• **What this task involves**: How many lines in the records contain the string "pixels" with the same capitalization? Count them and reply with only the number.

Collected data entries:

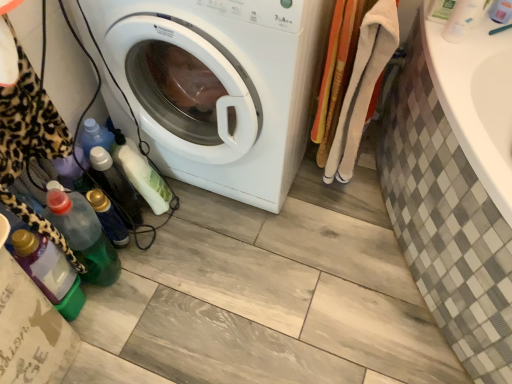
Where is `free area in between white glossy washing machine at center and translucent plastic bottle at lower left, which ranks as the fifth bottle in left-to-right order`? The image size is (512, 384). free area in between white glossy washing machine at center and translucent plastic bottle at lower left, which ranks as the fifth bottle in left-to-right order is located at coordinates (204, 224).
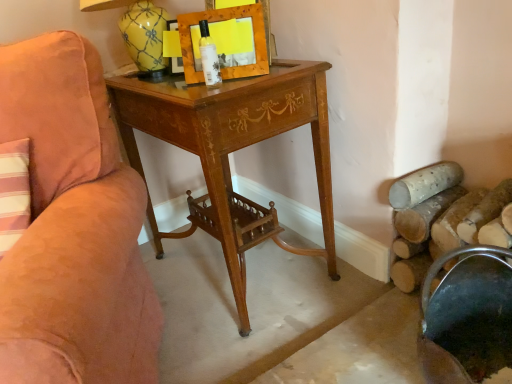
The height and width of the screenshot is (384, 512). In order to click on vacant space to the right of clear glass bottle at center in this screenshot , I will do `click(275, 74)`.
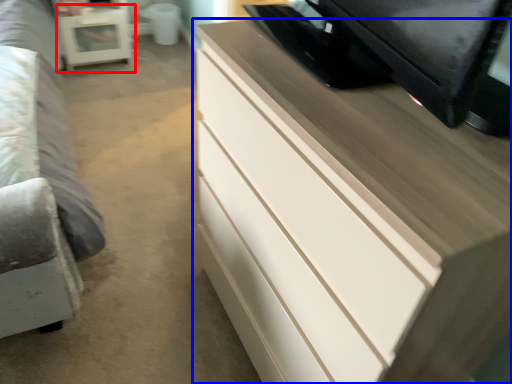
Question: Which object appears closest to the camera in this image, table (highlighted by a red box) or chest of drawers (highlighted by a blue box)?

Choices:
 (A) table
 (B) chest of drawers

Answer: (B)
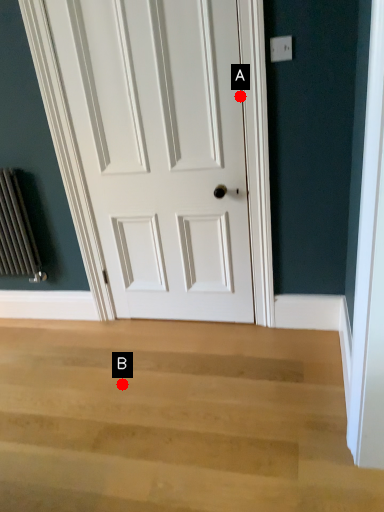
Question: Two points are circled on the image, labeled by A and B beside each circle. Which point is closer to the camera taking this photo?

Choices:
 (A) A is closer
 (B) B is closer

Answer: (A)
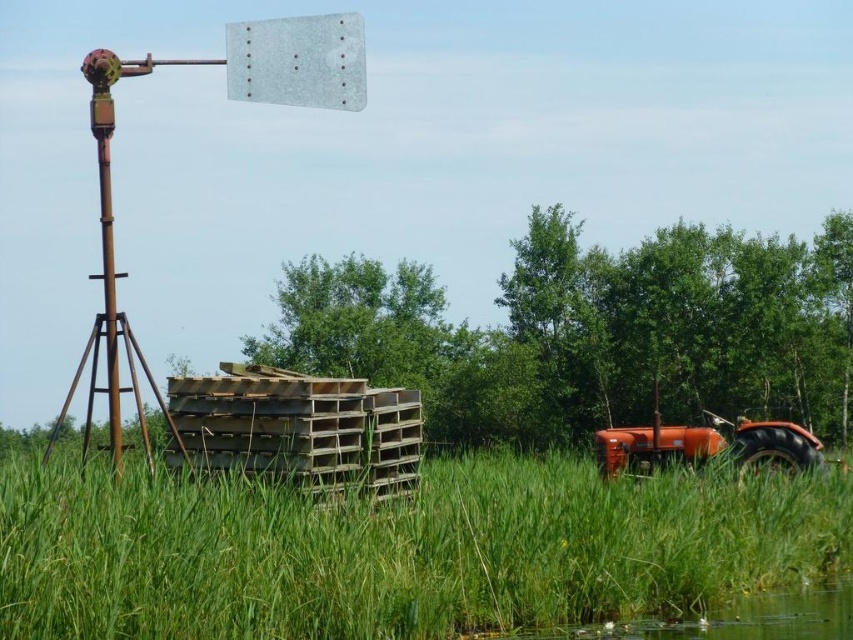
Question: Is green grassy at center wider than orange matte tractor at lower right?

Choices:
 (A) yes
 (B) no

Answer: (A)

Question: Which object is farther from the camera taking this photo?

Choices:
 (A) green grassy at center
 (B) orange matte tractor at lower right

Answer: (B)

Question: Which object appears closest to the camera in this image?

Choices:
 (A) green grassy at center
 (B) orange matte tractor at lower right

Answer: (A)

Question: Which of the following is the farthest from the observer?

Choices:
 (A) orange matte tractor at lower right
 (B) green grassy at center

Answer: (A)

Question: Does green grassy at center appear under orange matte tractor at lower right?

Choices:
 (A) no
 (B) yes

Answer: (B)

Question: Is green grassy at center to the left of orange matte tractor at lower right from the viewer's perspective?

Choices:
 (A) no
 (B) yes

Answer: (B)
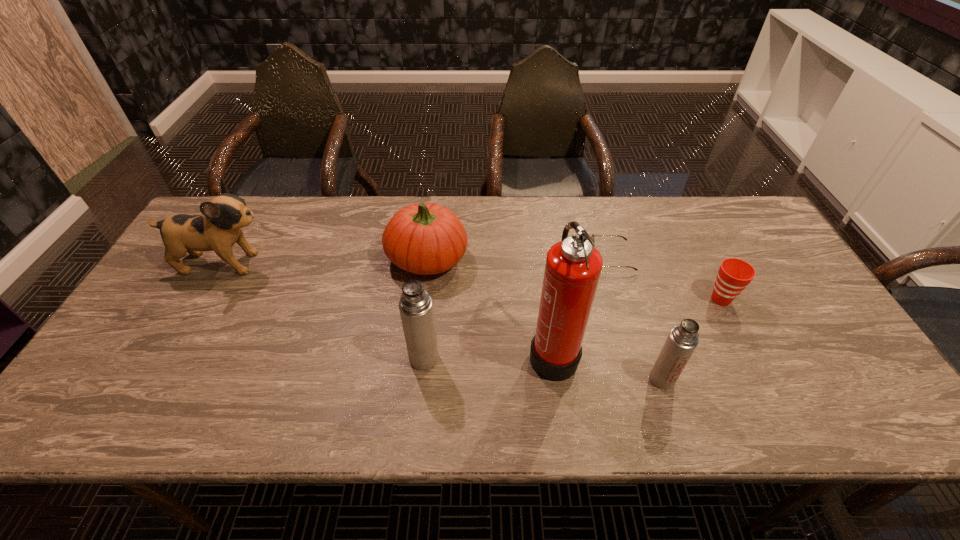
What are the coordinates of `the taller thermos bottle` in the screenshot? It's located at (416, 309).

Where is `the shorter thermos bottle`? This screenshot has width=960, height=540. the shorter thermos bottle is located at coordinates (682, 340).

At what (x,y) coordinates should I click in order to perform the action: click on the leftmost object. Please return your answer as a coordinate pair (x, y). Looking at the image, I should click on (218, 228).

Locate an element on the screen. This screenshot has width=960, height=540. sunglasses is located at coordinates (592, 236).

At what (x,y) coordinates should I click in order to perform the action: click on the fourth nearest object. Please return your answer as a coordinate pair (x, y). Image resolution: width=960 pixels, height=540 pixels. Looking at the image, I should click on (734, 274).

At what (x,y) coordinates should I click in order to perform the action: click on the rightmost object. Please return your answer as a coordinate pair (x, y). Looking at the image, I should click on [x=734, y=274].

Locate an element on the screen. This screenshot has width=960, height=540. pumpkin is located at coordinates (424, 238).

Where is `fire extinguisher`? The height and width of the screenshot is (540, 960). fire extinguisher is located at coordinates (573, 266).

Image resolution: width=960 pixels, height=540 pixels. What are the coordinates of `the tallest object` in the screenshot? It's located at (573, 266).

• **Task result**: 2